◆ WHAT YOU ARE ASKED TO DO: Every line in the records below with the string "plus" needs to be copied out.

◆ PROVIDED DATA:
-- Opening Marker --

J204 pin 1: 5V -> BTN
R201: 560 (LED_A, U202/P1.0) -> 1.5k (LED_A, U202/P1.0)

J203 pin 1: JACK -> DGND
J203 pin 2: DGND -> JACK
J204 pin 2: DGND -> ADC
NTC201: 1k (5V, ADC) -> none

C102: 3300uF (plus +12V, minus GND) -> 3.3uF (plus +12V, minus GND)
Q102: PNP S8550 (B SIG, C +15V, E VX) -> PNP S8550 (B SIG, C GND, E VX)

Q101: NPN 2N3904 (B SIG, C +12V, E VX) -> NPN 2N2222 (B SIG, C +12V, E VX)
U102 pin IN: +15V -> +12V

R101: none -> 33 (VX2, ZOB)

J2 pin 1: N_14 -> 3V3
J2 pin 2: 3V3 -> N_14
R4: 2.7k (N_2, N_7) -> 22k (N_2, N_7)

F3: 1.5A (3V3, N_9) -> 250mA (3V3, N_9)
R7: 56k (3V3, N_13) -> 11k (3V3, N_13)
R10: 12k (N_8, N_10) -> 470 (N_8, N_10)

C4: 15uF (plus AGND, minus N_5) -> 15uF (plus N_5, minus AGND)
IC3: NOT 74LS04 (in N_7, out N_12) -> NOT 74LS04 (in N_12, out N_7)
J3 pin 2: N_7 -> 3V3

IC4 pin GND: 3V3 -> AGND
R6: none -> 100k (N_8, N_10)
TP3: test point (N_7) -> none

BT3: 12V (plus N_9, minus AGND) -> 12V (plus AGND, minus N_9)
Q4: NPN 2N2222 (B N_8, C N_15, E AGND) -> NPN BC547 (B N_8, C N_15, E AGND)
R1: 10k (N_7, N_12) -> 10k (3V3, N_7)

-- Closing Marker --

◆ SOLVED EXERCISE:
C102: 3300uF (plus +12V, minus GND) -> 3.3uF (plus +12V, minus GND)
C4: 15uF (plus AGND, minus N_5) -> 15uF (plus N_5, minus AGND)
BT3: 12V (plus N_9, minus AGND) -> 12V (plus AGND, minus N_9)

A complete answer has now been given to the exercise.